Give back the full set of entries that follows, exactly as written.

[Source data]
****
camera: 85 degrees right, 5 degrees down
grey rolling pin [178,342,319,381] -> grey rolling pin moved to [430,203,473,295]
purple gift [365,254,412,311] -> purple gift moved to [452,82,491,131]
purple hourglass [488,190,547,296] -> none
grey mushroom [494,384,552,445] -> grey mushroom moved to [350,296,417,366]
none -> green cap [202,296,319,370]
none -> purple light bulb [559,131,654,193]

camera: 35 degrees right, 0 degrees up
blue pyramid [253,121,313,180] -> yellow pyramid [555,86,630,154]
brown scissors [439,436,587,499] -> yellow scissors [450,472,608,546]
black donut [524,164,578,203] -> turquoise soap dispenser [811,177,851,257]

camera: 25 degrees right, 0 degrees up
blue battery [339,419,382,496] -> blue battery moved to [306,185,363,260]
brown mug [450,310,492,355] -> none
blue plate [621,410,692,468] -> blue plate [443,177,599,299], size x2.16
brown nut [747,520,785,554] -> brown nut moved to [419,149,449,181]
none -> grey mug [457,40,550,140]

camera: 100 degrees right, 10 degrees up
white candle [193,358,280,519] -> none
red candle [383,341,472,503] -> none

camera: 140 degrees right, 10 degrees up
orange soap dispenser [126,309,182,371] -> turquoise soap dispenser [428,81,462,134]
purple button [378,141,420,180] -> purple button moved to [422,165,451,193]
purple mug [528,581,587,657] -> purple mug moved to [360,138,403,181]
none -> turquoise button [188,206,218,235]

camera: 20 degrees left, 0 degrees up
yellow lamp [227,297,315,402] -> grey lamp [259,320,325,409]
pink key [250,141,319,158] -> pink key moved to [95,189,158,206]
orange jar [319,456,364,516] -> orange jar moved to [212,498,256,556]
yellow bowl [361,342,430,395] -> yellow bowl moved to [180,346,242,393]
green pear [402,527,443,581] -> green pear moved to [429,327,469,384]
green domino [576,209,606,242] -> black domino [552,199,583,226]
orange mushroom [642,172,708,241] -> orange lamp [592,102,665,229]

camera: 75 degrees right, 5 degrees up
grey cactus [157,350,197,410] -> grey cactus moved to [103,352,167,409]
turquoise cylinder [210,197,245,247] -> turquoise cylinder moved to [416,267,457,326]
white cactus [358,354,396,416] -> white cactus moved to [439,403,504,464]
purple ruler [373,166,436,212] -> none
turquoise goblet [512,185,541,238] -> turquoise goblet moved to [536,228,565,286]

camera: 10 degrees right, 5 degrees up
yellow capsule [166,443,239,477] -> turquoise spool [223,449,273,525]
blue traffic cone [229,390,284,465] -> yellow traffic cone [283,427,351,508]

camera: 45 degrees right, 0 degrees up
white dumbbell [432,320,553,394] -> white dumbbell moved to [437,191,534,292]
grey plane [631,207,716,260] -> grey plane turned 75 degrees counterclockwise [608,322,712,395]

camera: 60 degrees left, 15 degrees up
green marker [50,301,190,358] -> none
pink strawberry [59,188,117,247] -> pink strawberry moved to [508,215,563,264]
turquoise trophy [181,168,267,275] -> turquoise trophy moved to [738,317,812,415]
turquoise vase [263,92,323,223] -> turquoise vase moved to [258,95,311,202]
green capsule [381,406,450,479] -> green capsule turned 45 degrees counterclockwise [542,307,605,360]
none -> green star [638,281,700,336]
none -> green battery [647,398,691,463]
****
Your response:
camera: 85 degrees right, 5 degrees down
grey rolling pin [178,342,319,381] -> grey rolling pin moved to [430,203,473,295]
purple gift [365,254,412,311] -> purple gift moved to [452,82,491,131]
purple hourglass [488,190,547,296] -> none
grey mushroom [494,384,552,445] -> grey mushroom moved to [350,296,417,366]
none -> green cap [202,296,319,370]
none -> purple light bulb [559,131,654,193]

camera: 35 degrees right, 0 degrees up
blue pyramid [253,121,313,180] -> yellow pyramid [555,86,630,154]
brown scissors [439,436,587,499] -> yellow scissors [450,472,608,546]
black donut [524,164,578,203] -> turquoise soap dispenser [811,177,851,257]

camera: 25 degrees right, 0 degrees up
blue battery [339,419,382,496] -> blue battery moved to [306,185,363,260]
brown mug [450,310,492,355] -> none
blue plate [621,410,692,468] -> blue plate [443,177,599,299], size x2.16
brown nut [747,520,785,554] -> brown nut moved to [419,149,449,181]
none -> grey mug [457,40,550,140]

camera: 100 degrees right, 10 degrees up
white candle [193,358,280,519] -> none
red candle [383,341,472,503] -> none

camera: 140 degrees right, 10 degrees up
orange soap dispenser [126,309,182,371] -> turquoise soap dispenser [428,81,462,134]
purple button [378,141,420,180] -> purple button moved to [422,165,451,193]
purple mug [528,581,587,657] -> purple mug moved to [360,138,403,181]
none -> turquoise button [188,206,218,235]

camera: 20 degrees left, 0 degrees up
yellow lamp [227,297,315,402] -> grey lamp [259,320,325,409]
pink key [250,141,319,158] -> pink key moved to [95,189,158,206]
orange jar [319,456,364,516] -> orange jar moved to [212,498,256,556]
yellow bowl [361,342,430,395] -> yellow bowl moved to [180,346,242,393]
green pear [402,527,443,581] -> green pear moved to [429,327,469,384]
green domino [576,209,606,242] -> black domino [552,199,583,226]
orange mushroom [642,172,708,241] -> orange lamp [592,102,665,229]

camera: 75 degrees right, 5 degrees up
grey cactus [157,350,197,410] -> grey cactus moved to [103,352,167,409]
turquoise cylinder [210,197,245,247] -> turquoise cylinder moved to [416,267,457,326]
white cactus [358,354,396,416] -> white cactus moved to [439,403,504,464]
purple ruler [373,166,436,212] -> none
turquoise goblet [512,185,541,238] -> turquoise goblet moved to [536,228,565,286]

camera: 10 degrees right, 5 degrees up
yellow capsule [166,443,239,477] -> turquoise spool [223,449,273,525]
blue traffic cone [229,390,284,465] -> yellow traffic cone [283,427,351,508]

camera: 45 degrees right, 0 degrees up
white dumbbell [432,320,553,394] -> white dumbbell moved to [437,191,534,292]
grey plane [631,207,716,260] -> grey plane turned 75 degrees counterclockwise [608,322,712,395]

camera: 60 degrees left, 15 degrees up
green marker [50,301,190,358] -> none
pink strawberry [59,188,117,247] -> pink strawberry moved to [508,215,563,264]
turquoise trophy [181,168,267,275] -> turquoise trophy moved to [738,317,812,415]
turquoise vase [263,92,323,223] -> turquoise vase moved to [258,95,311,202]
green capsule [381,406,450,479] -> green capsule turned 45 degrees counterclockwise [542,307,605,360]
none -> green star [638,281,700,336]
none -> green battery [647,398,691,463]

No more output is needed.